TASK DETAILS: Output every record word for word, minus the pictures.

SUPPLIED DATA:
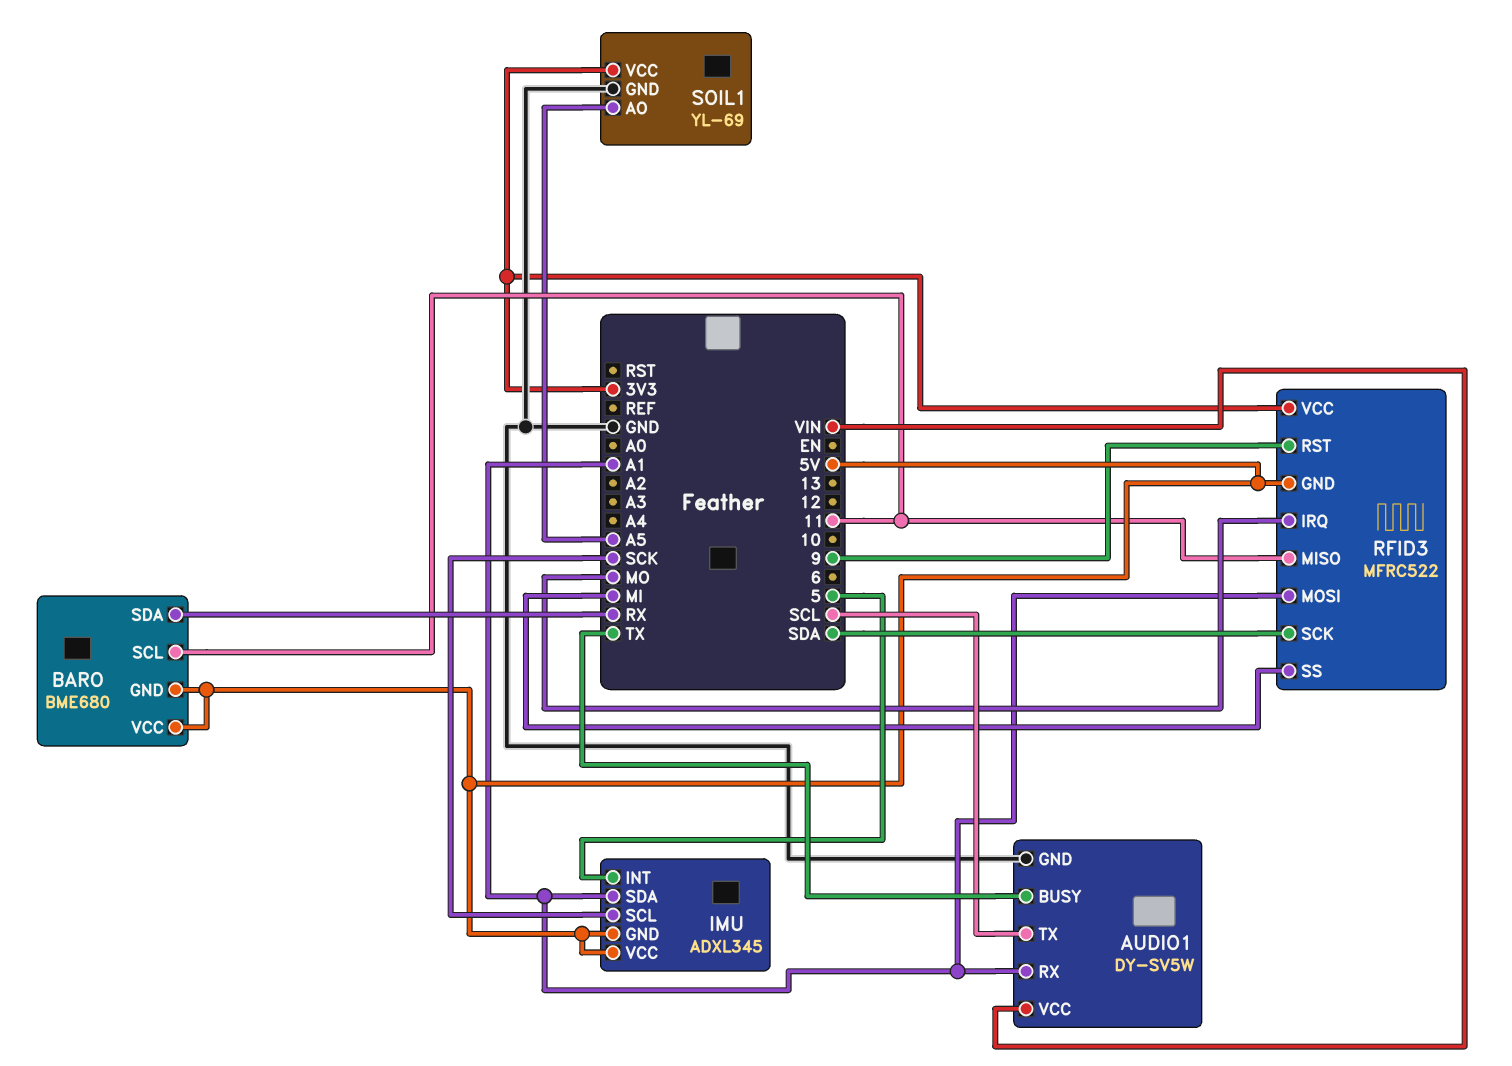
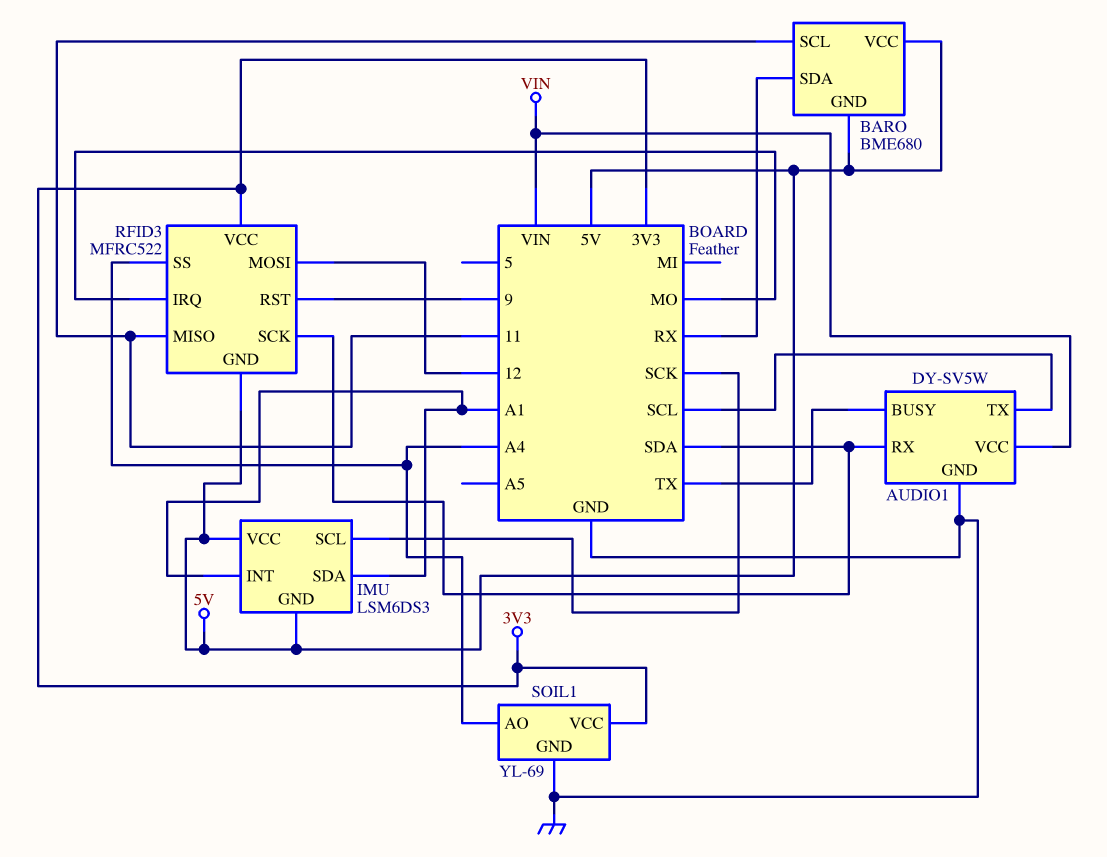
AUDIO1 pin RX: A1 -> SDA
IMU: ADXL345 -> LSM6DS3
IMU pin INT: 5 -> A1
RFID3 pin MOSI: A1 -> 12
RFID3 pin SS: MI -> A4
SOIL1 pin AO: A5 -> A4

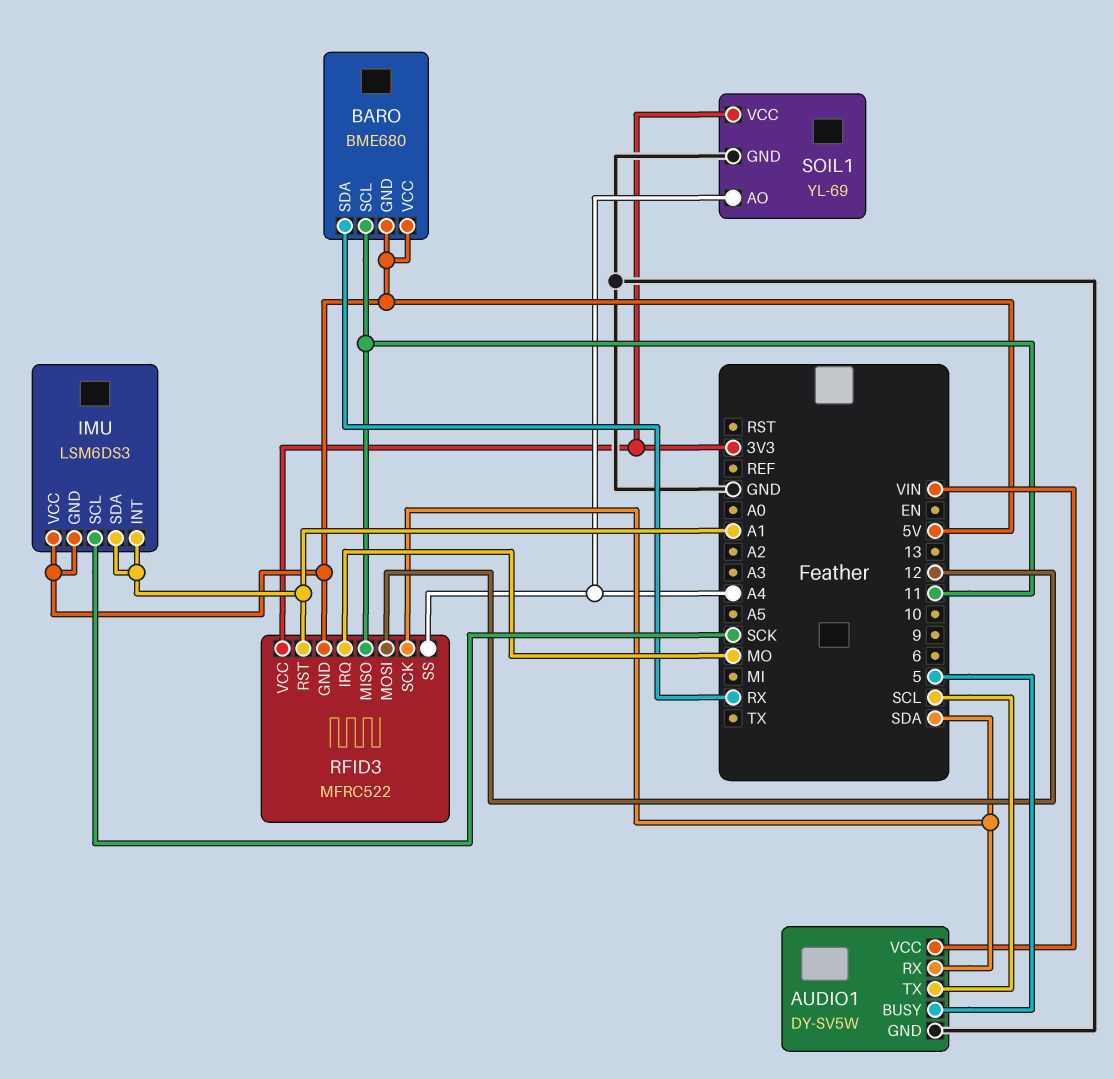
AUDIO1 pin BUSY: TX -> 5
RFID3 pin RST: 9 -> A1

YOUR SOLUTION:
AUDIO1 pin RX: A1 -> SDA
IMU: ADXL345 -> LSM6DS3
IMU pin INT: 5 -> A1
RFID3 pin MOSI: A1 -> 12
RFID3 pin SS: MI -> A4
SOIL1 pin AO: A5 -> A4

AUDIO1 pin BUSY: TX -> 5
RFID3 pin RST: 9 -> A1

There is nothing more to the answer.